HOW TO COMPLETE THIS TASK:
Once you find the line that contains "Click on each" in the entries below, give it again along with every following line, unchanged, through the final one.
[[ SOURCE RECORDS, beginning ]]
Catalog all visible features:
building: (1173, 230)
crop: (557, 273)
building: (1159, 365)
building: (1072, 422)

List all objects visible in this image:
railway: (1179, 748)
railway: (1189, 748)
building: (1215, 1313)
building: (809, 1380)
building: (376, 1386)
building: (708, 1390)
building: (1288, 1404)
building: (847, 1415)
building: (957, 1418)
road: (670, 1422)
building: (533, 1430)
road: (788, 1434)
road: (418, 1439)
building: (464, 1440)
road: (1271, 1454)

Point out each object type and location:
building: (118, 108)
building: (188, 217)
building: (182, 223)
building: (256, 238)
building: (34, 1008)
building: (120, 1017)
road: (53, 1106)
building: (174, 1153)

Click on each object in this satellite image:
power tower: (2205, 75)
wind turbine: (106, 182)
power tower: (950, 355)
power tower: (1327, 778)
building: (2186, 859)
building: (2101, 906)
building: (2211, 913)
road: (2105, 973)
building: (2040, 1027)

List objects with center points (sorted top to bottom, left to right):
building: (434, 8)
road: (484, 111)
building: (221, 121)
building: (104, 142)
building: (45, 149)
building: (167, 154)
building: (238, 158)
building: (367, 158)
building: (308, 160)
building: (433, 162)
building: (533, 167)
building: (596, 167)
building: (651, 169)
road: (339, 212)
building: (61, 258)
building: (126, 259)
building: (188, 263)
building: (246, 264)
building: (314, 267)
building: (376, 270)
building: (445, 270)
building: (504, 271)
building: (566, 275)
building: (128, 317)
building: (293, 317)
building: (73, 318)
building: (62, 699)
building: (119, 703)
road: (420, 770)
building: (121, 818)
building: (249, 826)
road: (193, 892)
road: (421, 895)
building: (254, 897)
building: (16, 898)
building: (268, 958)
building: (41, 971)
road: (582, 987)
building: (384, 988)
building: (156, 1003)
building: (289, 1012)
[[ SOURCE RECORDS, end ]]
SOLUTION TO THE PROBLEM:
Click on each object in this satellite image:
power tower: (2205, 75)
wind turbine: (106, 182)
power tower: (950, 355)
power tower: (1327, 778)
building: (2186, 859)
building: (2101, 906)
building: (2211, 913)
road: (2105, 973)
building: (2040, 1027)

List objects with center points (sorted top to bottom, left to right):
building: (434, 8)
road: (484, 111)
building: (221, 121)
building: (104, 142)
building: (45, 149)
building: (167, 154)
building: (238, 158)
building: (367, 158)
building: (308, 160)
building: (433, 162)
building: (533, 167)
building: (596, 167)
building: (651, 169)
road: (339, 212)
building: (61, 258)
building: (126, 259)
building: (188, 263)
building: (246, 264)
building: (314, 267)
building: (376, 270)
building: (445, 270)
building: (504, 271)
building: (566, 275)
building: (128, 317)
building: (293, 317)
building: (73, 318)
building: (62, 699)
building: (119, 703)
road: (420, 770)
building: (121, 818)
building: (249, 826)
road: (193, 892)
road: (421, 895)
building: (254, 897)
building: (16, 898)
building: (268, 958)
building: (41, 971)
road: (582, 987)
building: (384, 988)
building: (156, 1003)
building: (289, 1012)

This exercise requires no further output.